[Object change descriptions]
-*-*-

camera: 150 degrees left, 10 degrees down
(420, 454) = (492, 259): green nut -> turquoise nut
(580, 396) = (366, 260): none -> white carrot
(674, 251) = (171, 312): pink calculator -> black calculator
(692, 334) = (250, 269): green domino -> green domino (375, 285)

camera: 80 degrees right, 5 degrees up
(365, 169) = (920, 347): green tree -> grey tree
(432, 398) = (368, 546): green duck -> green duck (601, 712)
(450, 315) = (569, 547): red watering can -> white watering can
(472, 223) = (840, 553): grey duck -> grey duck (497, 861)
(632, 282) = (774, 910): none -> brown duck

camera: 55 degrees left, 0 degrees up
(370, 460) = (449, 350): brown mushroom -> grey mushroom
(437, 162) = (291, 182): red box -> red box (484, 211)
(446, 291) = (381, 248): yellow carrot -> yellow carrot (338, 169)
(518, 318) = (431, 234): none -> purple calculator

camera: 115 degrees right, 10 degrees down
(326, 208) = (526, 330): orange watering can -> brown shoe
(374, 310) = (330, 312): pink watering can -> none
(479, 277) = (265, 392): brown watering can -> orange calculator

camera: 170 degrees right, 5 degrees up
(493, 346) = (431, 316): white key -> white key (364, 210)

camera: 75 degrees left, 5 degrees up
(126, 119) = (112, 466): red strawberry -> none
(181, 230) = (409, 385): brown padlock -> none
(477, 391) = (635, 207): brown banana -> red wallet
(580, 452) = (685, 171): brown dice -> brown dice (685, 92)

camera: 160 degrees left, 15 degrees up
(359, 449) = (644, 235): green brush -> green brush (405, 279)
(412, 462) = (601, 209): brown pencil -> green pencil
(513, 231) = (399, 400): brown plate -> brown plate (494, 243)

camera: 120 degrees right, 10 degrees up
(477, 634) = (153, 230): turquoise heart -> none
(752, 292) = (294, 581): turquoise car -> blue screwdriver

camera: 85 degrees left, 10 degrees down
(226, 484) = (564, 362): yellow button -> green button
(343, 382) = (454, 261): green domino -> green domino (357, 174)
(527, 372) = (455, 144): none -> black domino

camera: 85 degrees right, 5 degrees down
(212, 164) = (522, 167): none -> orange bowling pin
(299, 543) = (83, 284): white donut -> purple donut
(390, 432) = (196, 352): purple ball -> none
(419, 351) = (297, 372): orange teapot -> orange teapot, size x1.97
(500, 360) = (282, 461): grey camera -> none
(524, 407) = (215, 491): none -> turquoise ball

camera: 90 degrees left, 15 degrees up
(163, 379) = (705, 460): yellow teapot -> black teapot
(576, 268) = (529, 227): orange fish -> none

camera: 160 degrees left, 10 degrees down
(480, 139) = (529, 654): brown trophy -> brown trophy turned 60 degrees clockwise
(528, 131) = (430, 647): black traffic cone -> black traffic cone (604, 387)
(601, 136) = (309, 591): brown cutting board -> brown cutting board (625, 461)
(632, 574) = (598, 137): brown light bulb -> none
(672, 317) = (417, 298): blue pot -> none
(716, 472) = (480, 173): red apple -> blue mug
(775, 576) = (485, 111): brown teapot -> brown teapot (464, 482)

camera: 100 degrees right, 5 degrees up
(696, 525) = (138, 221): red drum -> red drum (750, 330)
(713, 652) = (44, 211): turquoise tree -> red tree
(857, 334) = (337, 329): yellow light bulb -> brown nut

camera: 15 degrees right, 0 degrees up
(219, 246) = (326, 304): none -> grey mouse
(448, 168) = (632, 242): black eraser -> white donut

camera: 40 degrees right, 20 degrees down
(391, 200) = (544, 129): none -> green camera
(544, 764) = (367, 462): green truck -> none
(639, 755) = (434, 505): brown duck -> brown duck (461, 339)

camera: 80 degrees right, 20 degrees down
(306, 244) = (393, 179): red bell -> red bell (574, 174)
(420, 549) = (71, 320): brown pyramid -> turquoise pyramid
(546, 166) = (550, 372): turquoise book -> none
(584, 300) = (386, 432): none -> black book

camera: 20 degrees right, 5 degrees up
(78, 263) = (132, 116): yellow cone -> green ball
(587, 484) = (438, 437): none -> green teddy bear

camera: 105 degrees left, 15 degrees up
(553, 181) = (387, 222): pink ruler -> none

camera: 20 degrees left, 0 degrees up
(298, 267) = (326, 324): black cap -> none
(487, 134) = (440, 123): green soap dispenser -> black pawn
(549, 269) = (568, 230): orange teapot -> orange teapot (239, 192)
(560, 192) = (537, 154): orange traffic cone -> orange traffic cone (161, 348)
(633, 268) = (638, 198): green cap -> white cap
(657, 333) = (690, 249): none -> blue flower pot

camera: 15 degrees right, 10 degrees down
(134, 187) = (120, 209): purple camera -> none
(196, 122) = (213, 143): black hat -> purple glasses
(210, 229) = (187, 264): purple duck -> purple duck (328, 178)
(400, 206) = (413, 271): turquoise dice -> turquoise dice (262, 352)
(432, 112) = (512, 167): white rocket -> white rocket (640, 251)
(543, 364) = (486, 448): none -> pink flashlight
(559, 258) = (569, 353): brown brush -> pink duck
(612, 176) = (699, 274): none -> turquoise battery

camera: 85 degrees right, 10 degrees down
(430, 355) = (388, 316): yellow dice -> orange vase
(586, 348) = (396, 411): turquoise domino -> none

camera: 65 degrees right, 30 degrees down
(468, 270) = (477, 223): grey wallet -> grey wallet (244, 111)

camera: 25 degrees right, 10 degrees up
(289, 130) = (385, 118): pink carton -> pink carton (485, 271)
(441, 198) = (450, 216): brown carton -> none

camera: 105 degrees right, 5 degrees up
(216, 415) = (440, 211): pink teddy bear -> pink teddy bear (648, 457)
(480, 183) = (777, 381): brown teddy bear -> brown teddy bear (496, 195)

-*-*-

# What the task asks
Take the lines from the first line of the records through the line holding "camera: 170 degrees right, 5 degrees up", both included, and please reproduce them exactly with nothing added.

# Exercise answer
camera: 150 degrees left, 10 degrees down
(420, 454) = (492, 259): green nut -> turquoise nut
(580, 396) = (366, 260): none -> white carrot
(674, 251) = (171, 312): pink calculator -> black calculator
(692, 334) = (250, 269): green domino -> green domino (375, 285)

camera: 80 degrees right, 5 degrees up
(365, 169) = (920, 347): green tree -> grey tree
(432, 398) = (368, 546): green duck -> green duck (601, 712)
(450, 315) = (569, 547): red watering can -> white watering can
(472, 223) = (840, 553): grey duck -> grey duck (497, 861)
(632, 282) = (774, 910): none -> brown duck

camera: 55 degrees left, 0 degrees up
(370, 460) = (449, 350): brown mushroom -> grey mushroom
(437, 162) = (291, 182): red box -> red box (484, 211)
(446, 291) = (381, 248): yellow carrot -> yellow carrot (338, 169)
(518, 318) = (431, 234): none -> purple calculator

camera: 115 degrees right, 10 degrees down
(326, 208) = (526, 330): orange watering can -> brown shoe
(374, 310) = (330, 312): pink watering can -> none
(479, 277) = (265, 392): brown watering can -> orange calculator

camera: 170 degrees right, 5 degrees up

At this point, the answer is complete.